**Task prompt**: Starting from the line in which "(304, 280) = (466, 202): orange" appears, output every line down to the last line of the data below, exactly and without anything more.
------ Source data
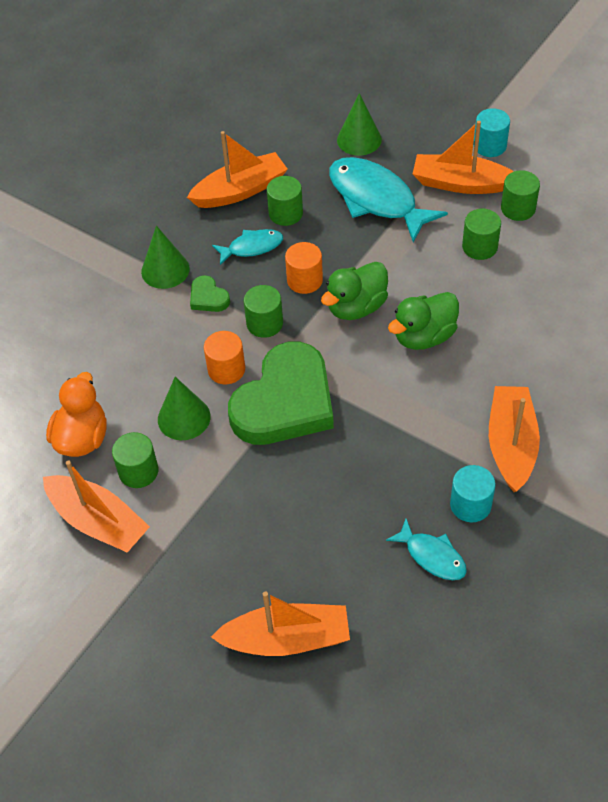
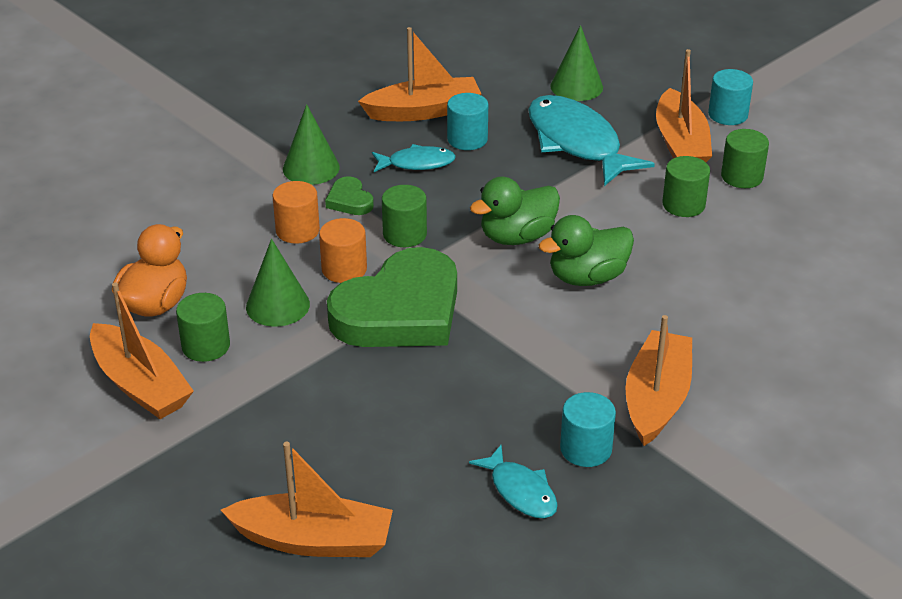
camera: 10 degrees right, 15 degrees down
(285, 213) = (467, 139): green cylinder -> turquoise cylinder
(304, 280) = (466, 202): orange cylinder -> orange cylinder (297, 230)
(460, 184) = (681, 143): orange boat -> orange boat turned 120 degrees counterclockwise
------------
**Your solution**:
(304, 280) = (466, 202): orange cylinder -> orange cylinder (297, 230)
(460, 184) = (681, 143): orange boat -> orange boat turned 120 degrees counterclockwise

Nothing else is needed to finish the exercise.